═════ GIVEN INFORMATION ═════
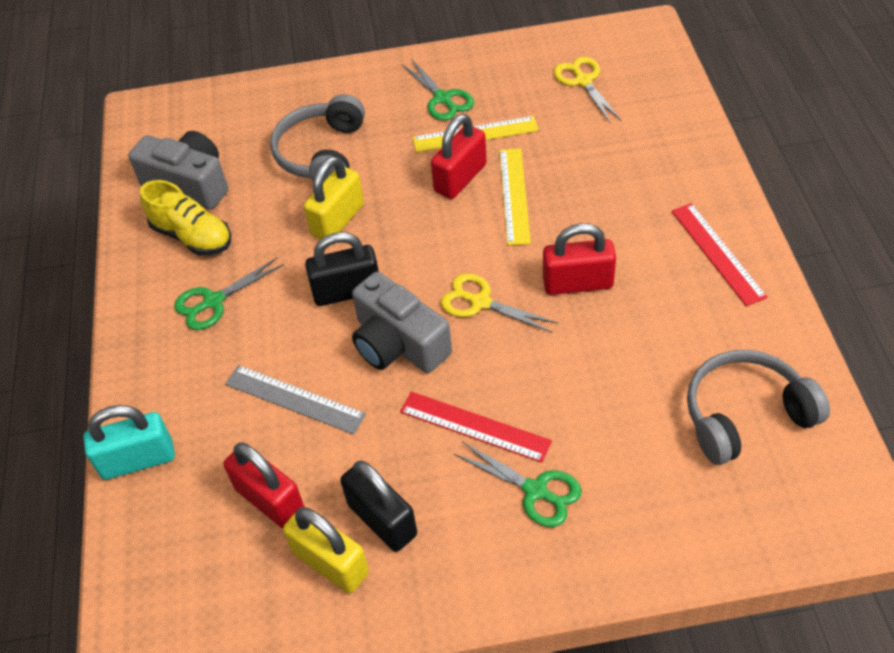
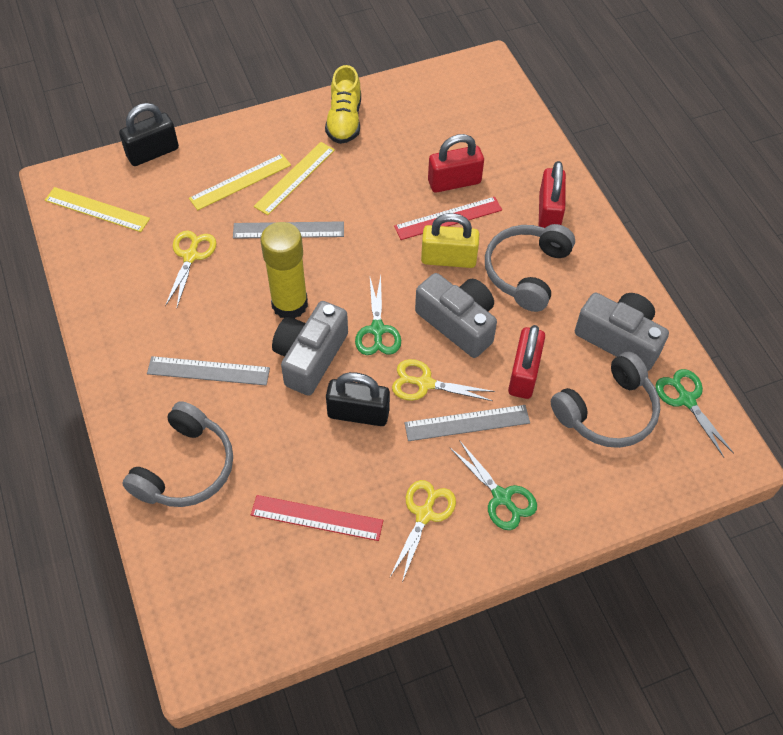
grey camera: 2 -> 3
grey headphones: 2 -> 3
grey ruler: 1 -> 3
turquoise padlock: 1 -> 0
yellow glue stick: 0 -> 1
yellow padlock: 2 -> 1
yellow ruler: 2 -> 3
yellow scissors: 2 -> 3

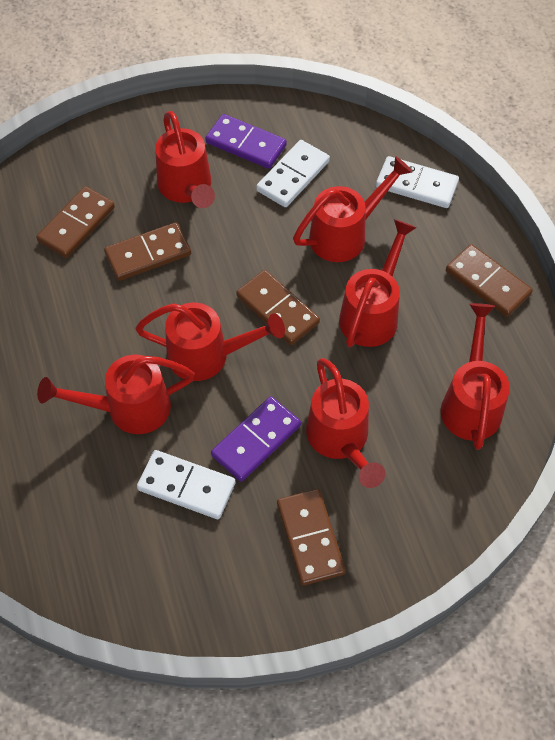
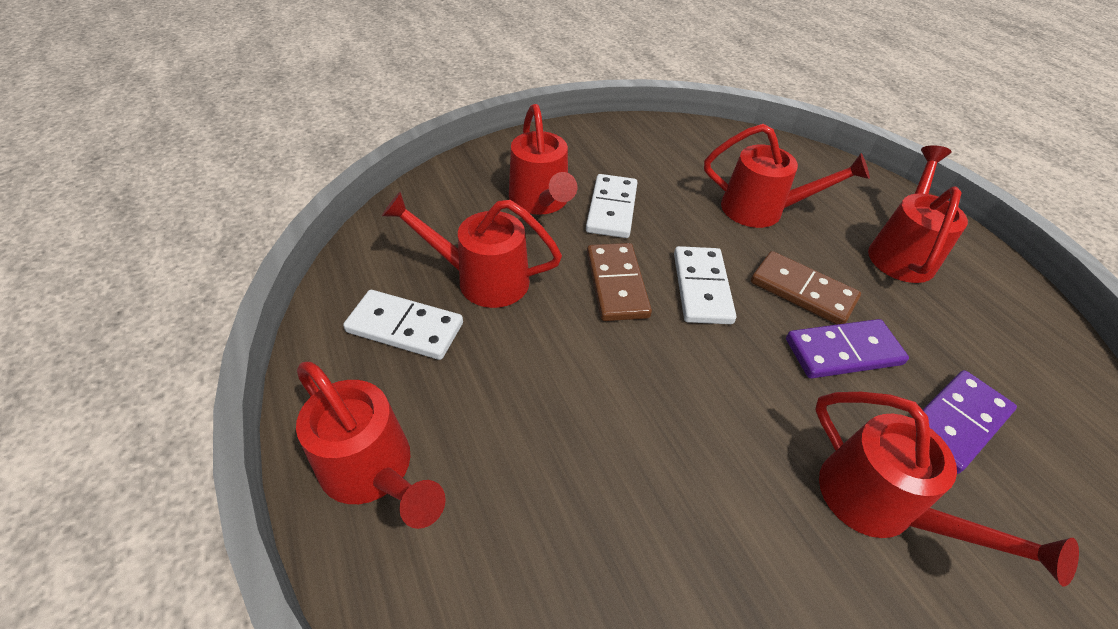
brown domino: 5 -> 2
red watering can: 7 -> 6

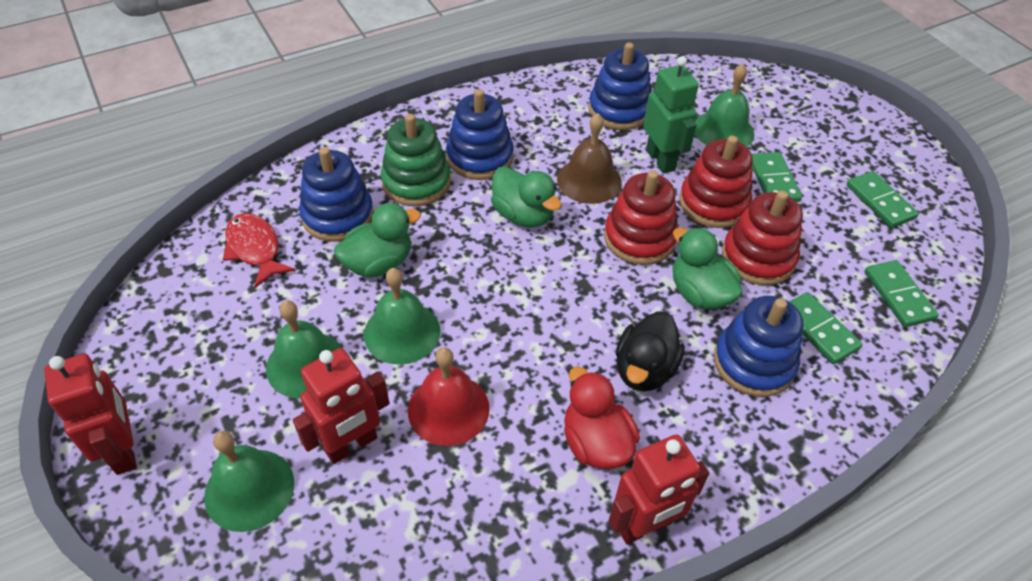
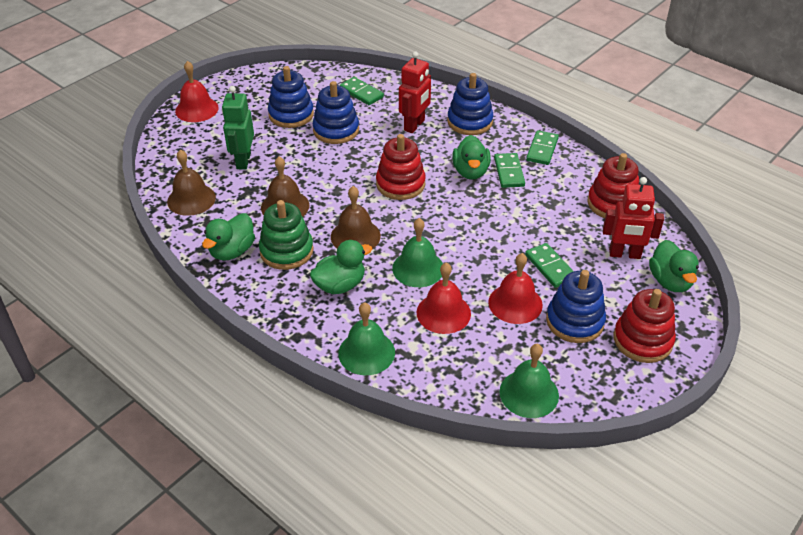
black duck: 1 -> 0
brown bell: 1 -> 3
green bell: 4 -> 3
green duck: 3 -> 4
red bell: 1 -> 3
red duck: 1 -> 0
red fish: 1 -> 0
red robot: 3 -> 2

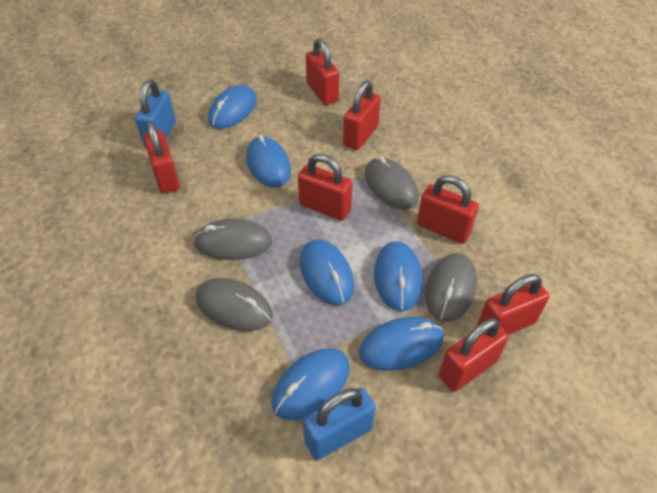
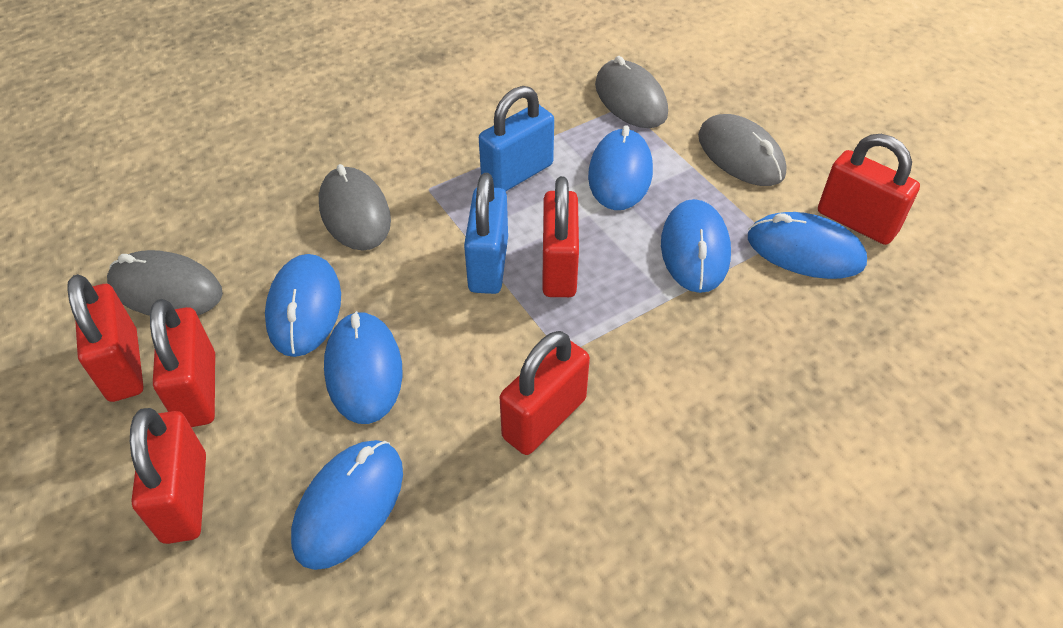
red padlock: 7 -> 6

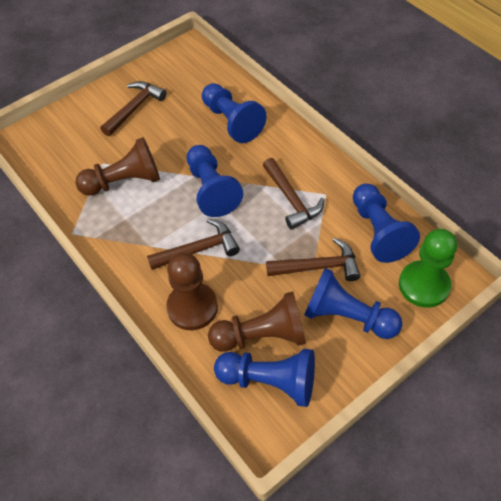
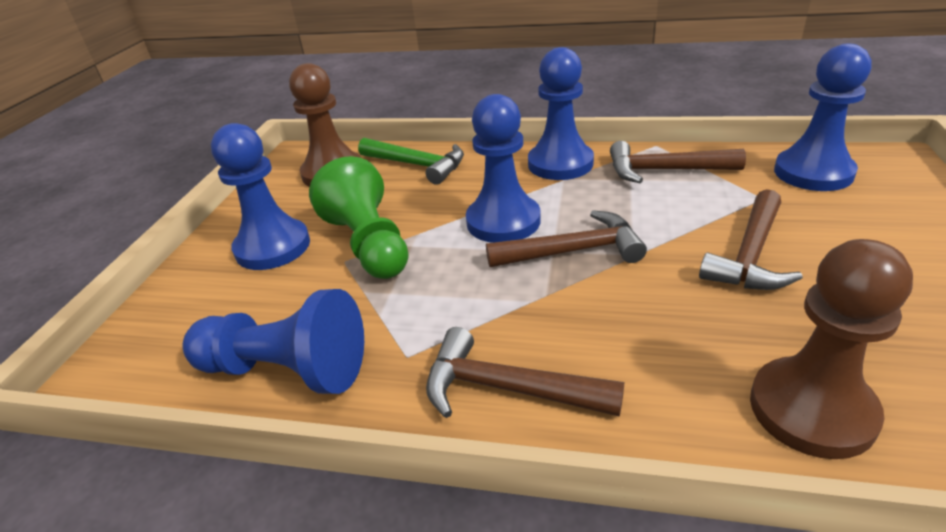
brown pawn: 3 -> 2
green hammer: 0 -> 1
═════
→ HOW TO COMPLETE THIS TASK
Read the entries and show each line that mentions "padlock".

→ RESULT
turquoise padlock: 1 -> 0
yellow padlock: 2 -> 1
red padlock: 7 -> 6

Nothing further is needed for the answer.